## Job
An exact copy of the data below is needed; please leave out any pictures.

## Source material
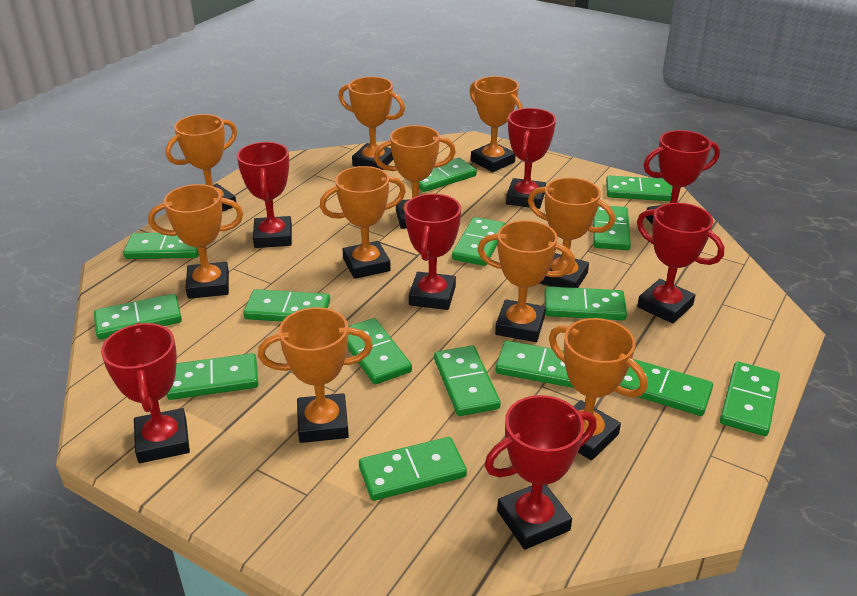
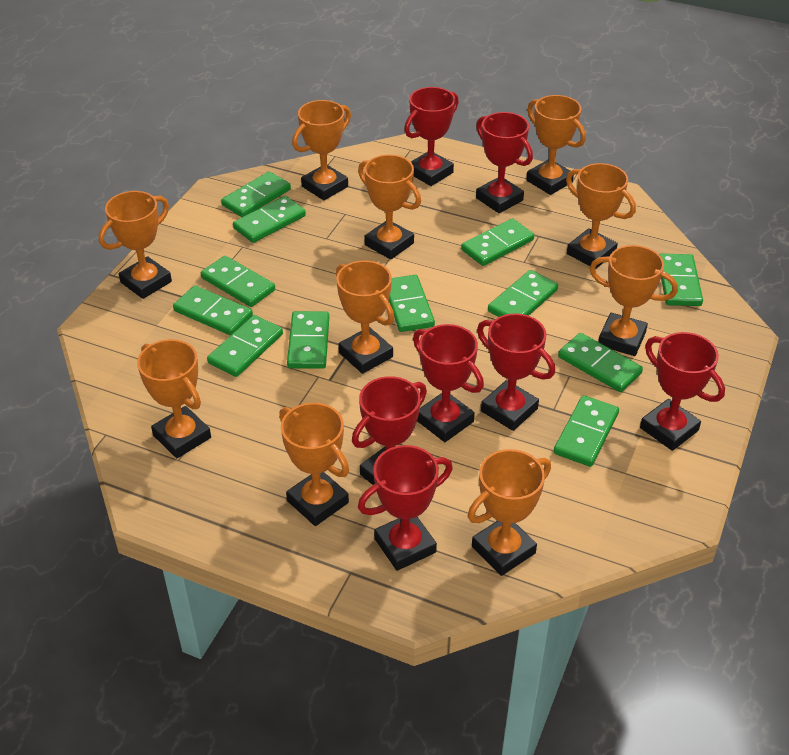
green domino: 15 -> 12

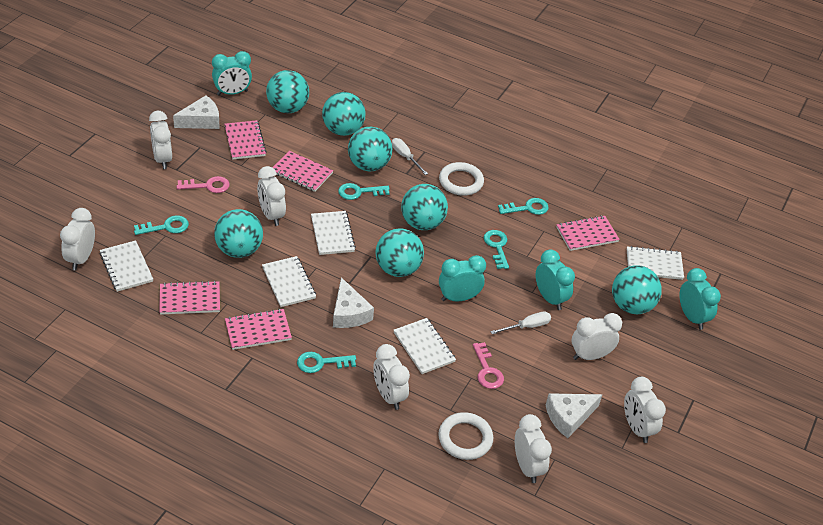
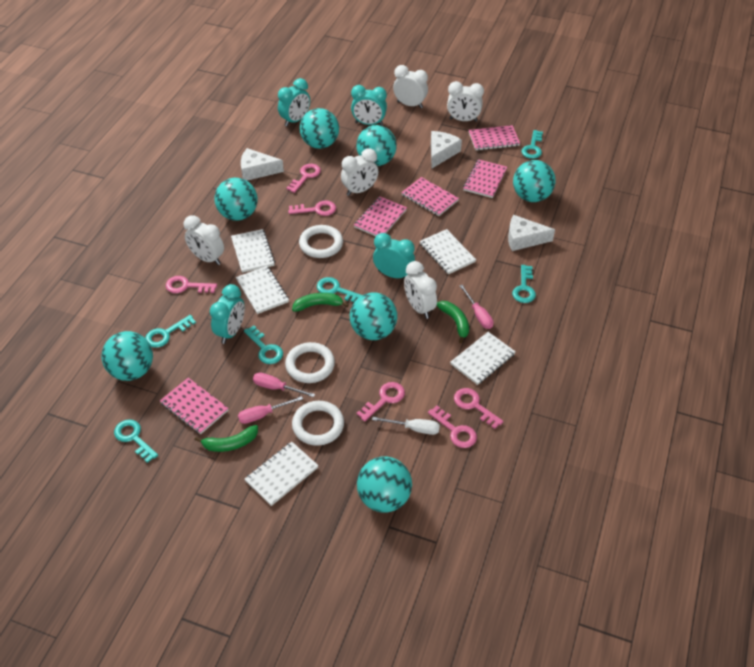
green banana: 0 -> 3
pink key: 2 -> 6
pink screwdriver: 0 -> 3
turquoise key: 5 -> 6
white clock: 7 -> 5
white ring: 2 -> 3
white screwdriver: 2 -> 1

## Output for this task
green domino: 15 -> 12

green banana: 0 -> 3
pink key: 2 -> 6
pink screwdriver: 0 -> 3
turquoise key: 5 -> 6
white clock: 7 -> 5
white ring: 2 -> 3
white screwdriver: 2 -> 1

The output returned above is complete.